**Stored data:**
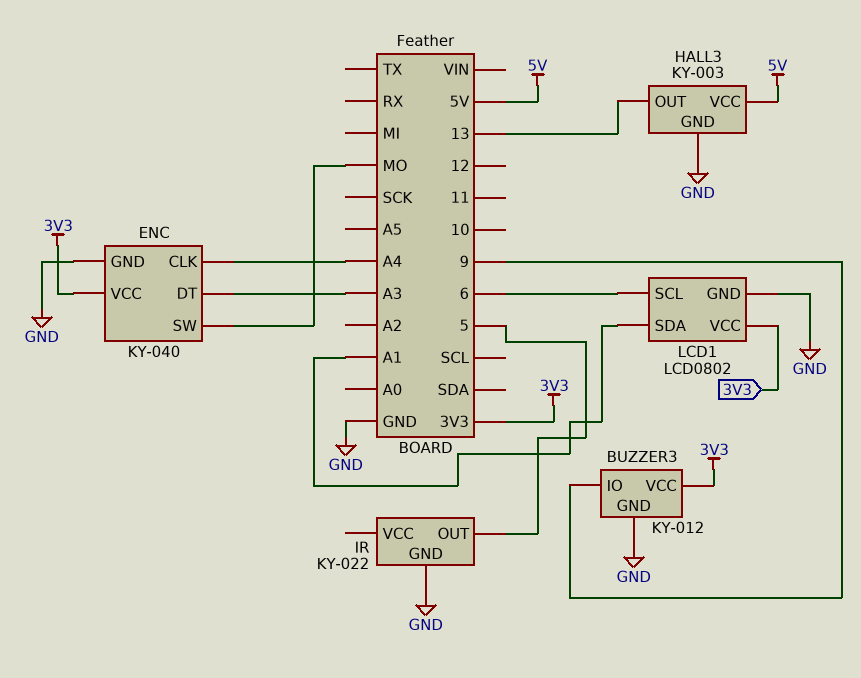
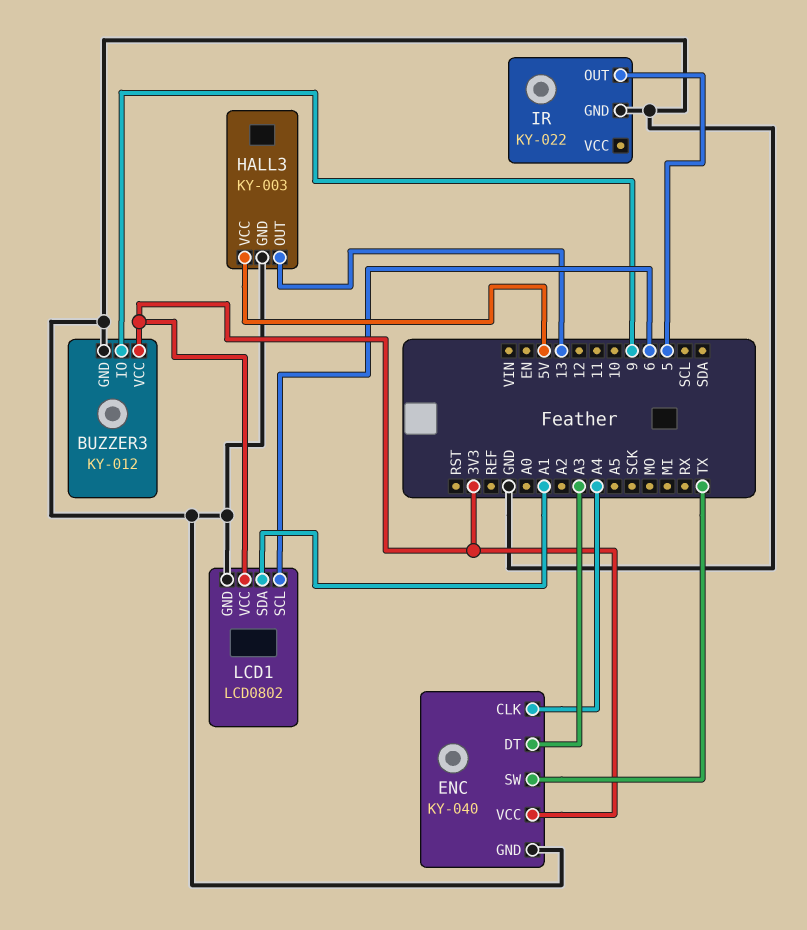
ENC pin SW: MO -> TX

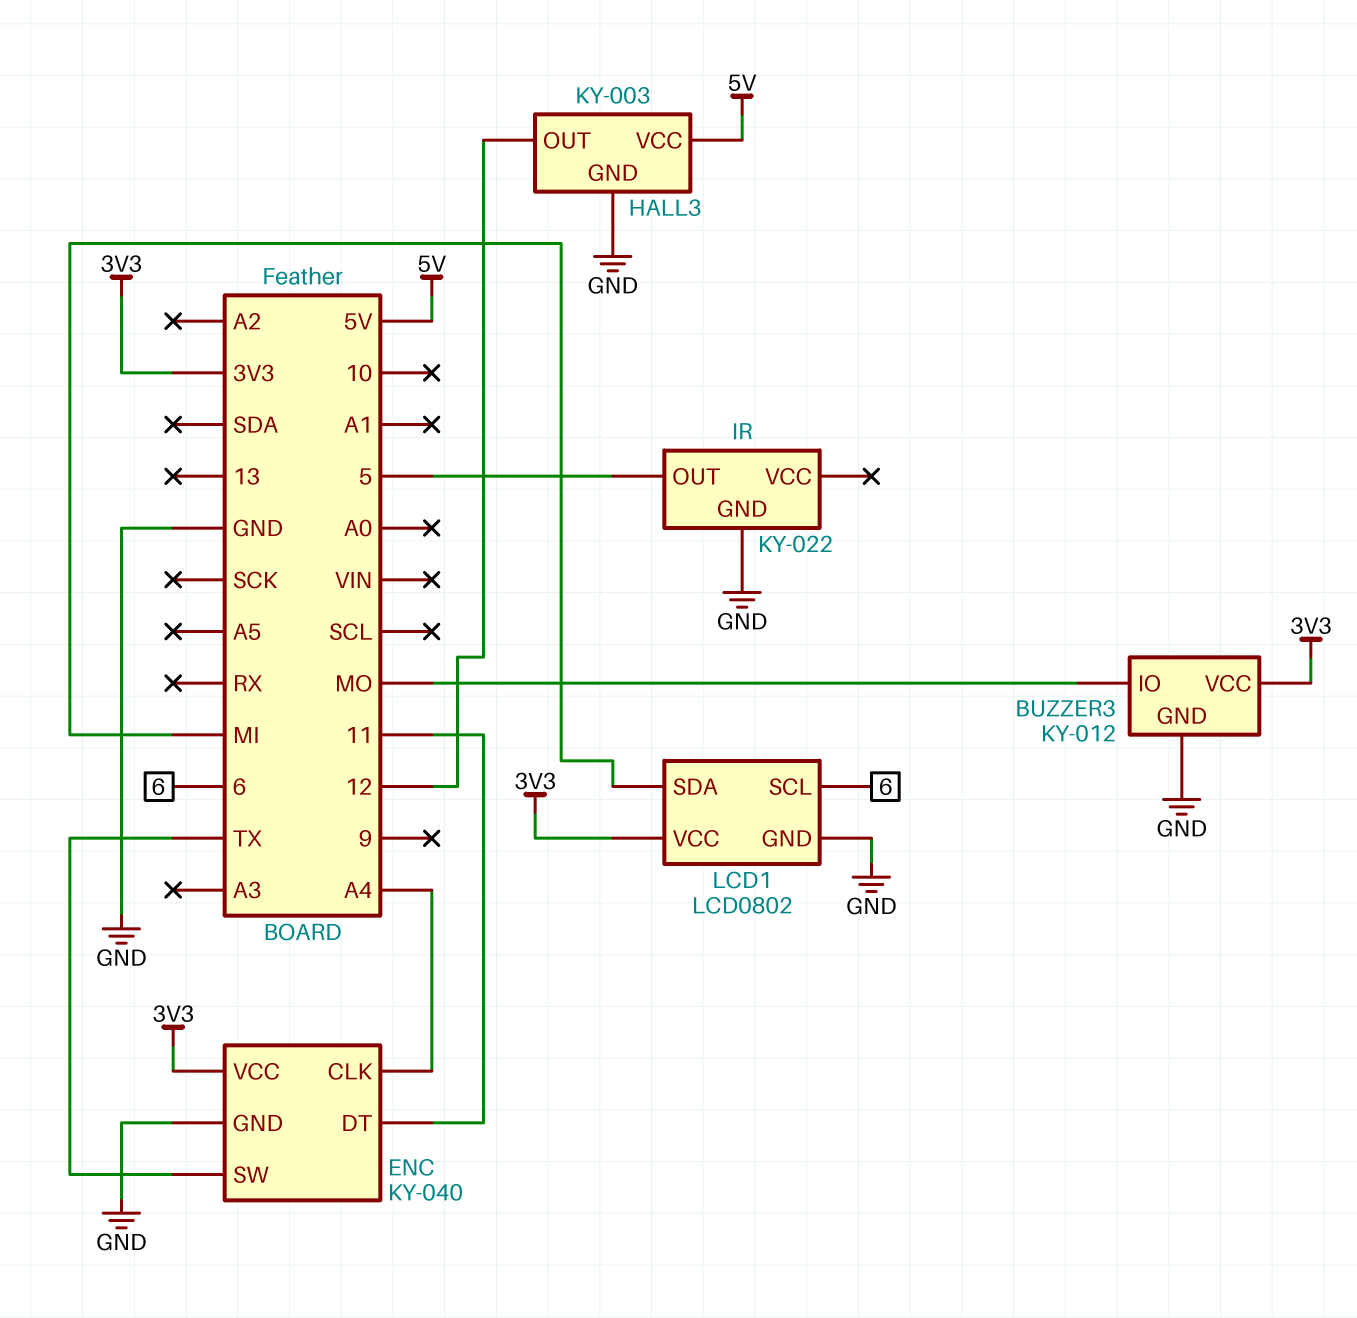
BUZZER3 pin IO: 9 -> MO
ENC pin DT: A3 -> 11
HALL3 pin OUT: 13 -> 12
LCD1 pin SDA: A1 -> MI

**What you will do:** An exact transcription of the records above is needed, with no pictures included.

**Solution:**
ENC pin SW: MO -> TX

BUZZER3 pin IO: 9 -> MO
ENC pin DT: A3 -> 11
HALL3 pin OUT: 13 -> 12
LCD1 pin SDA: A1 -> MI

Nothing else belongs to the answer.